▶ _Exercise_: Down to the last line, restate the records word for word, but not the pictures.
---*---
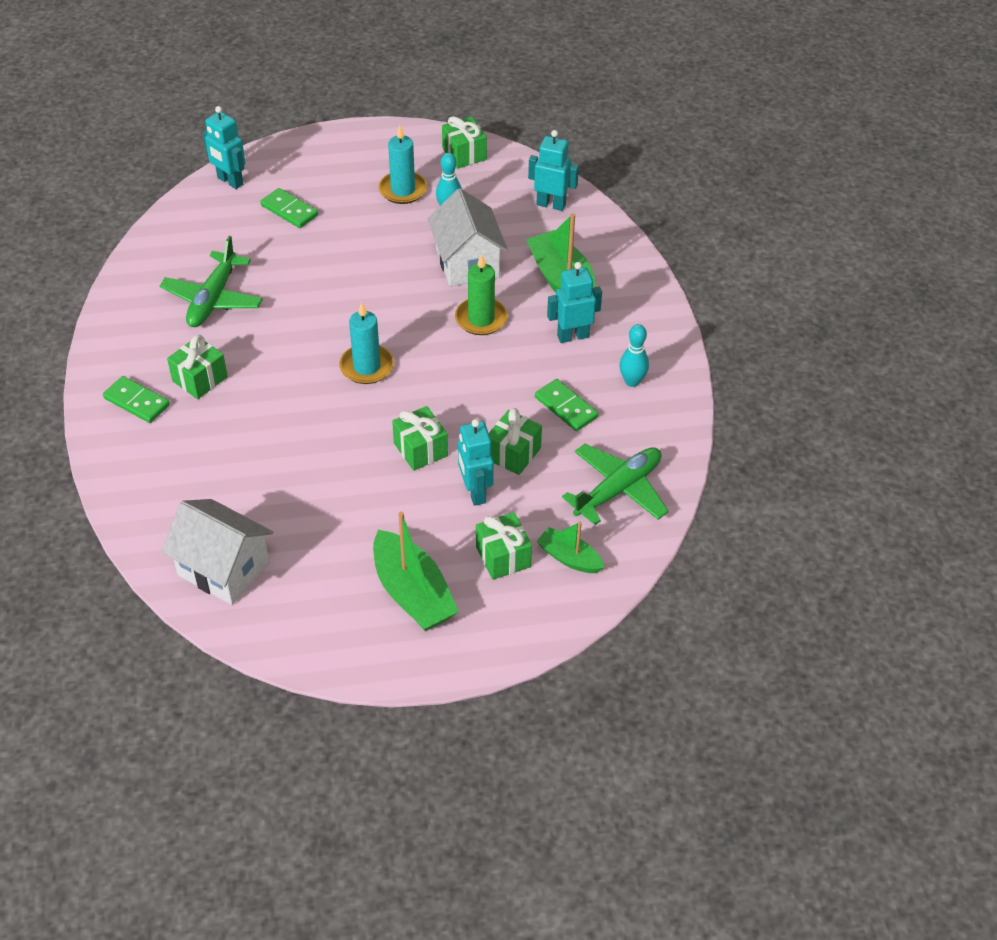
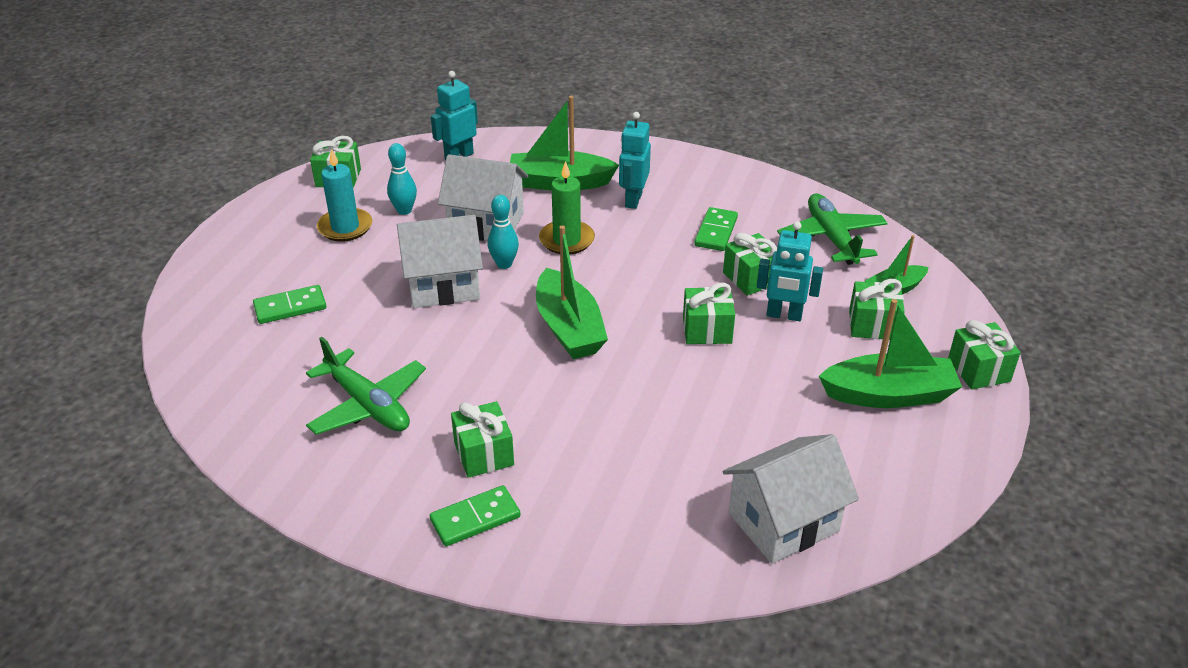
camera: 60 degrees left, 10 degrees down
(230, 181) = (194, 335): turquoise robot -> none
(367, 367) = (569, 328): turquoise candle -> green boat
(369, 275) = (443, 286): none -> white house
(487, 648) = (978, 370): none -> green gift
(566, 407) = (716, 232): green domino -> green domino turned 60 degrees counterclockwise
(632, 381) = (712, 189): turquoise bowling pin -> turquoise bowling pin (504, 264)

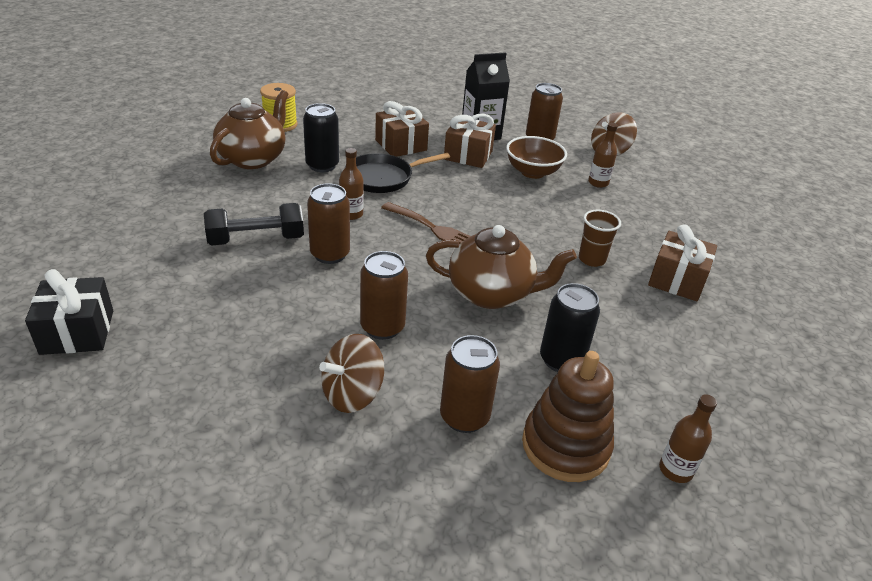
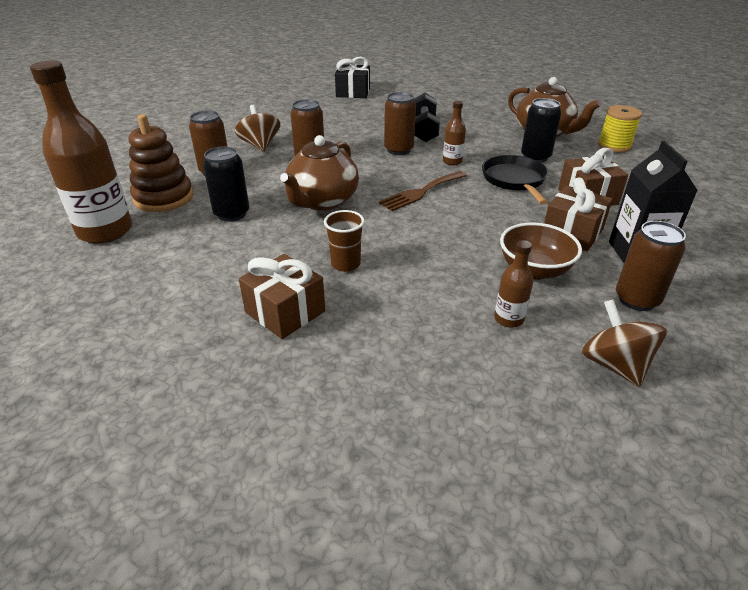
camera: 110 degrees right, 0 degrees up
(675, 470) = (105, 231): brown bottle -> brown bottle, size x2.19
---*---
▶ _Exercise result_:
camera: 60 degrees left, 10 degrees down
(230, 181) = (194, 335): turquoise robot -> none
(367, 367) = (569, 328): turquoise candle -> green boat
(369, 275) = (443, 286): none -> white house
(487, 648) = (978, 370): none -> green gift
(566, 407) = (716, 232): green domino -> green domino turned 60 degrees counterclockwise
(632, 381) = (712, 189): turquoise bowling pin -> turquoise bowling pin (504, 264)

camera: 110 degrees right, 0 degrees up
(675, 470) = (105, 231): brown bottle -> brown bottle, size x2.19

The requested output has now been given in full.